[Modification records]
*-*-*

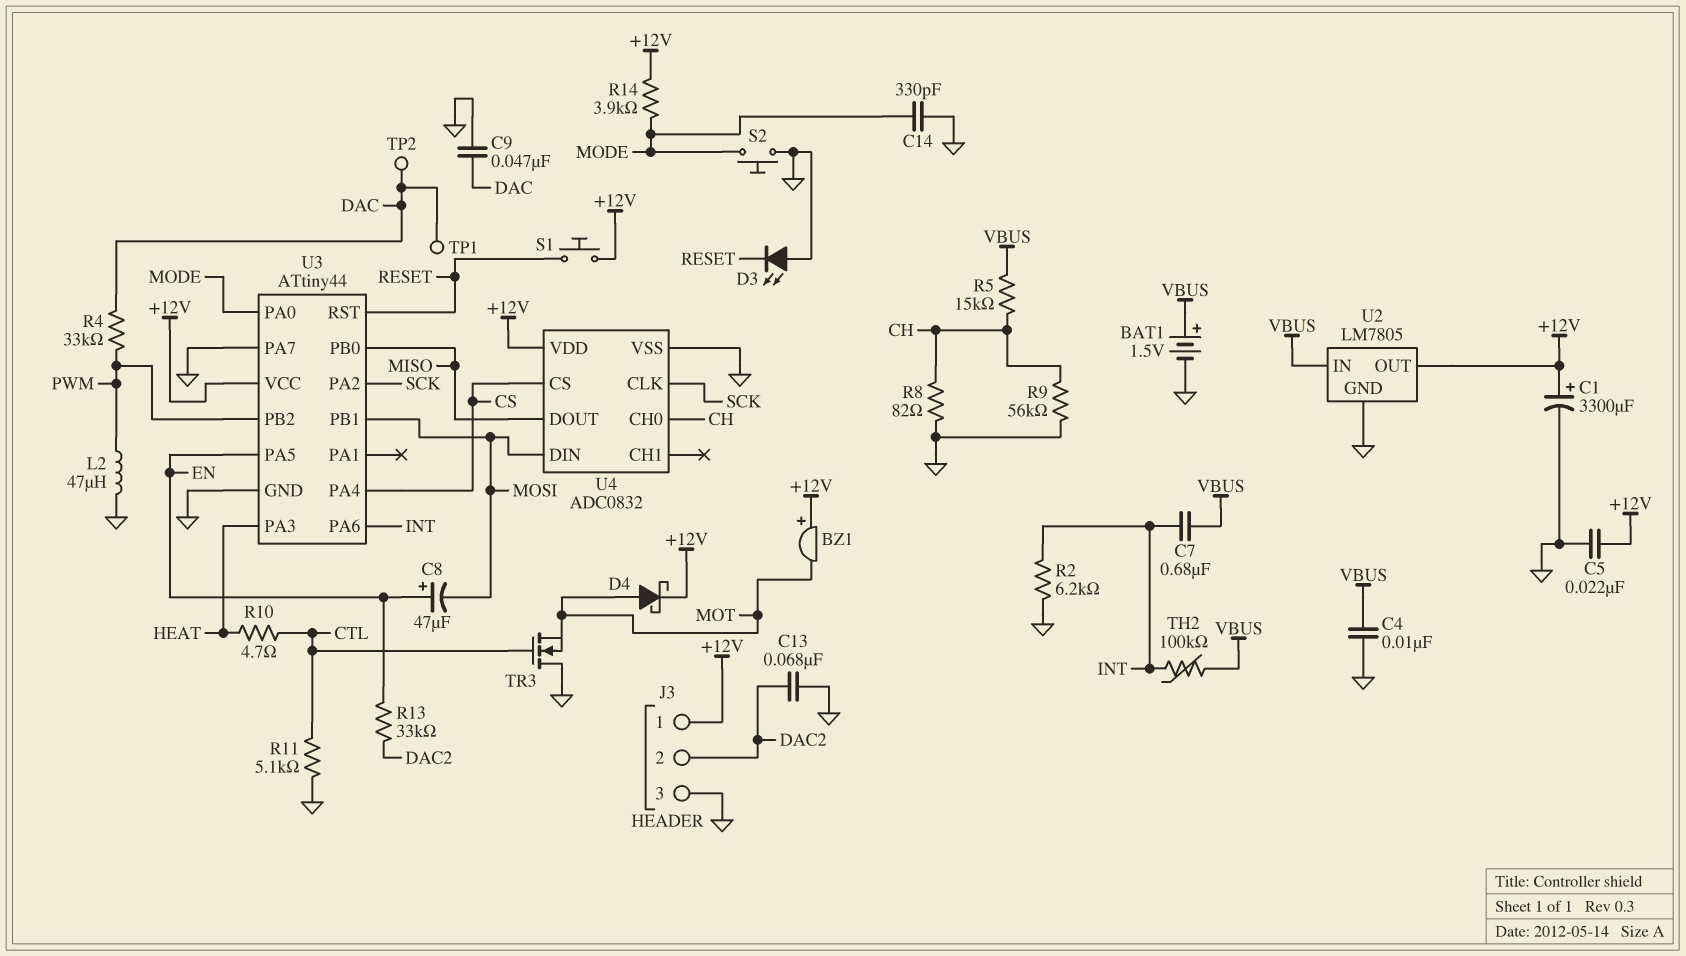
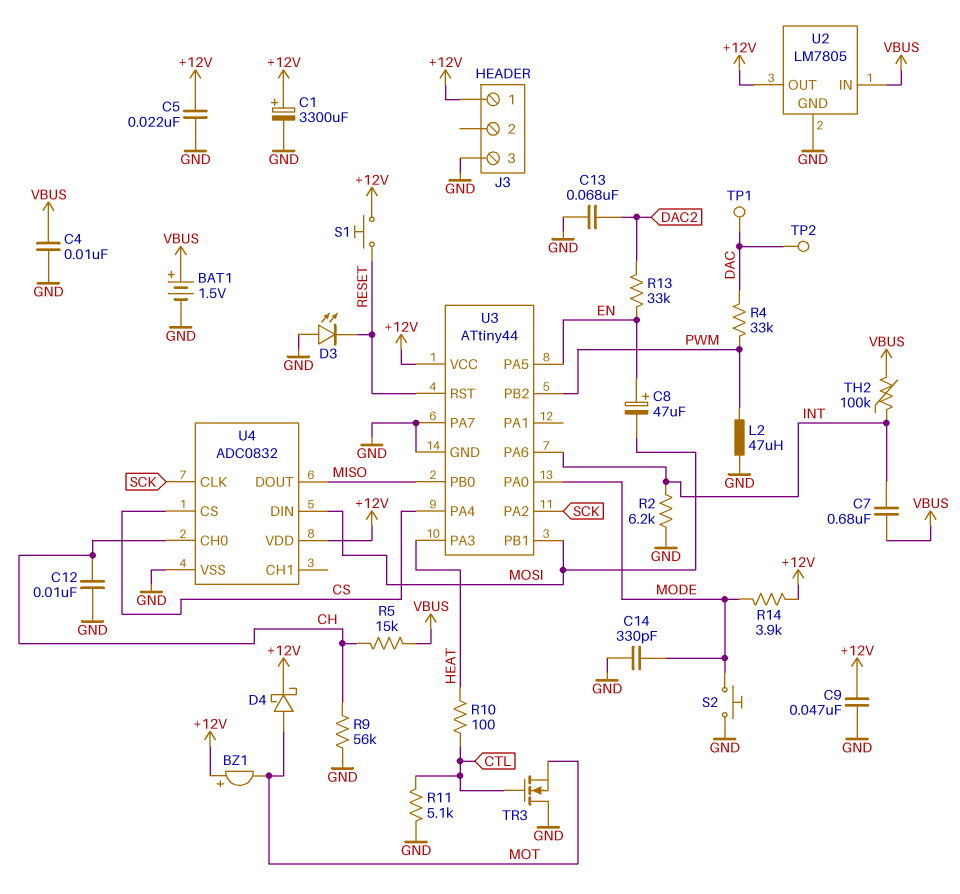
C9: 47nF (DAC, GND) -> 47nF (+12V, GND)
C12: none -> 10nF (CH, GND)
J3 pin 2: DAC2 -> none
R8: 82 (CH, GND) -> none
R10: 4.7 (CTL, HEAT) -> 100 (CTL, HEAT)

*-*-*

#### [Exercise]
Count the lines of the records that include the word "none". Give the number by itself.

#### [Task result]
3